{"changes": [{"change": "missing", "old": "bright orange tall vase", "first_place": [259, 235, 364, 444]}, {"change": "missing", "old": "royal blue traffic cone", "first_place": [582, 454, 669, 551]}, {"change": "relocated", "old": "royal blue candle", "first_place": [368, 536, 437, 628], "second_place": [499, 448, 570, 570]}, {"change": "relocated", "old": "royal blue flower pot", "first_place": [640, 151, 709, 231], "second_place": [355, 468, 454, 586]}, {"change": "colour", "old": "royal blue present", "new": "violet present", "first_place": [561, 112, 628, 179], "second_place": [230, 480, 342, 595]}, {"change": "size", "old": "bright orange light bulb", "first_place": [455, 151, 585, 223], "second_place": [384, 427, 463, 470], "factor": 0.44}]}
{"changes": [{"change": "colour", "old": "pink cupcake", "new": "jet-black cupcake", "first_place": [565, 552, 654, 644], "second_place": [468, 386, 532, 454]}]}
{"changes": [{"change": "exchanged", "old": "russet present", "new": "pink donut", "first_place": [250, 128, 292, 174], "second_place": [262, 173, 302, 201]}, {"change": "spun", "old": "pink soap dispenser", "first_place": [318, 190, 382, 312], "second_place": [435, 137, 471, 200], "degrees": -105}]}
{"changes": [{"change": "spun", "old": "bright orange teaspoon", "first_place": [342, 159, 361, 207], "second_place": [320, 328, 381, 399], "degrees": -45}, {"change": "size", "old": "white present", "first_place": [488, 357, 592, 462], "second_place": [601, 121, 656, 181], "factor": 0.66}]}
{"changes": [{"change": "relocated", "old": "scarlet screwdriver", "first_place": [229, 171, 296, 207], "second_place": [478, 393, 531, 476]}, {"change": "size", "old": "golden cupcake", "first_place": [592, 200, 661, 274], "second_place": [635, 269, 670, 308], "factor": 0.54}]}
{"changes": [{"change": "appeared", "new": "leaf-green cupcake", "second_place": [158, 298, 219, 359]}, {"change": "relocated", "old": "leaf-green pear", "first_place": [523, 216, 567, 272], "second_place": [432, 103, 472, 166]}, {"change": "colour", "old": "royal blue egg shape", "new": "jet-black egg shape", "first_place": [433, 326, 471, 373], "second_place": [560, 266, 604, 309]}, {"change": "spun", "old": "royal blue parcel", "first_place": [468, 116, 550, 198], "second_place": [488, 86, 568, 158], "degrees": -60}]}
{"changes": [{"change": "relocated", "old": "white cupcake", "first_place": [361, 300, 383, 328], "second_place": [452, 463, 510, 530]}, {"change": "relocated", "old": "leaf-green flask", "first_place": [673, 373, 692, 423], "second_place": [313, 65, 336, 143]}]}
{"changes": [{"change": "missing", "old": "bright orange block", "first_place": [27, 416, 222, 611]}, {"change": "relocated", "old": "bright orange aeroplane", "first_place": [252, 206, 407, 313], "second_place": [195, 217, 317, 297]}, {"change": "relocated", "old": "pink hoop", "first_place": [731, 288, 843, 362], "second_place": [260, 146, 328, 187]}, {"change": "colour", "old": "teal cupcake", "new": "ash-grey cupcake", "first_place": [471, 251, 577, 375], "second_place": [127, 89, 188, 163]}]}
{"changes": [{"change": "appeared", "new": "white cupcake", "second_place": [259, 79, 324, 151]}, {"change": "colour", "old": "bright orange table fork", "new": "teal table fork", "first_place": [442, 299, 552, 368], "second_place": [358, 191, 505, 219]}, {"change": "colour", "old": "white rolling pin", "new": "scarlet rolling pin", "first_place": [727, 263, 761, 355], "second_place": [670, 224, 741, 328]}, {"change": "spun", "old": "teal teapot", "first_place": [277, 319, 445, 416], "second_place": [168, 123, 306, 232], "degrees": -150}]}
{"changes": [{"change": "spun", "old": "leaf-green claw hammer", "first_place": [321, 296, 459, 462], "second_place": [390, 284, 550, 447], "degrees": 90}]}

ACTIVITY | Each entry above needs to be returned exactly as written.

REPLY TO THE TASK |
{"changes": [{"change": "missing", "old": "bright orange tall vase", "first_place": [259, 235, 364, 444]}, {"change": "missing", "old": "royal blue traffic cone", "first_place": [582, 454, 669, 551]}, {"change": "relocated", "old": "royal blue candle", "first_place": [368, 536, 437, 628], "second_place": [499, 448, 570, 570]}, {"change": "relocated", "old": "royal blue flower pot", "first_place": [640, 151, 709, 231], "second_place": [355, 468, 454, 586]}, {"change": "colour", "old": "royal blue present", "new": "violet present", "first_place": [561, 112, 628, 179], "second_place": [230, 480, 342, 595]}, {"change": "size", "old": "bright orange light bulb", "first_place": [455, 151, 585, 223], "second_place": [384, 427, 463, 470], "factor": 0.44}]}
{"changes": [{"change": "colour", "old": "pink cupcake", "new": "jet-black cupcake", "first_place": [565, 552, 654, 644], "second_place": [468, 386, 532, 454]}]}
{"changes": [{"change": "exchanged", "old": "russet present", "new": "pink donut", "first_place": [250, 128, 292, 174], "second_place": [262, 173, 302, 201]}, {"change": "spun", "old": "pink soap dispenser", "first_place": [318, 190, 382, 312], "second_place": [435, 137, 471, 200], "degrees": -105}]}
{"changes": [{"change": "spun", "old": "bright orange teaspoon", "first_place": [342, 159, 361, 207], "second_place": [320, 328, 381, 399], "degrees": -45}, {"change": "size", "old": "white present", "first_place": [488, 357, 592, 462], "second_place": [601, 121, 656, 181], "factor": 0.66}]}
{"changes": [{"change": "relocated", "old": "scarlet screwdriver", "first_place": [229, 171, 296, 207], "second_place": [478, 393, 531, 476]}, {"change": "size", "old": "golden cupcake", "first_place": [592, 200, 661, 274], "second_place": [635, 269, 670, 308], "factor": 0.54}]}
{"changes": [{"change": "appeared", "new": "leaf-green cupcake", "second_place": [158, 298, 219, 359]}, {"change": "relocated", "old": "leaf-green pear", "first_place": [523, 216, 567, 272], "second_place": [432, 103, 472, 166]}, {"change": "colour", "old": "royal blue egg shape", "new": "jet-black egg shape", "first_place": [433, 326, 471, 373], "second_place": [560, 266, 604, 309]}, {"change": "spun", "old": "royal blue parcel", "first_place": [468, 116, 550, 198], "second_place": [488, 86, 568, 158], "degrees": -60}]}
{"changes": [{"change": "relocated", "old": "white cupcake", "first_place": [361, 300, 383, 328], "second_place": [452, 463, 510, 530]}, {"change": "relocated", "old": "leaf-green flask", "first_place": [673, 373, 692, 423], "second_place": [313, 65, 336, 143]}]}
{"changes": [{"change": "missing", "old": "bright orange block", "first_place": [27, 416, 222, 611]}, {"change": "relocated", "old": "bright orange aeroplane", "first_place": [252, 206, 407, 313], "second_place": [195, 217, 317, 297]}, {"change": "relocated", "old": "pink hoop", "first_place": [731, 288, 843, 362], "second_place": [260, 146, 328, 187]}, {"change": "colour", "old": "teal cupcake", "new": "ash-grey cupcake", "first_place": [471, 251, 577, 375], "second_place": [127, 89, 188, 163]}]}
{"changes": [{"change": "appeared", "new": "white cupcake", "second_place": [259, 79, 324, 151]}, {"change": "colour", "old": "bright orange table fork", "new": "teal table fork", "first_place": [442, 299, 552, 368], "second_place": [358, 191, 505, 219]}, {"change": "colour", "old": "white rolling pin", "new": "scarlet rolling pin", "first_place": [727, 263, 761, 355], "second_place": [670, 224, 741, 328]}, {"change": "spun", "old": "teal teapot", "first_place": [277, 319, 445, 416], "second_place": [168, 123, 306, 232], "degrees": -150}]}
{"changes": [{"change": "spun", "old": "leaf-green claw hammer", "first_place": [321, 296, 459, 462], "second_place": [390, 284, 550, 447], "degrees": 90}]}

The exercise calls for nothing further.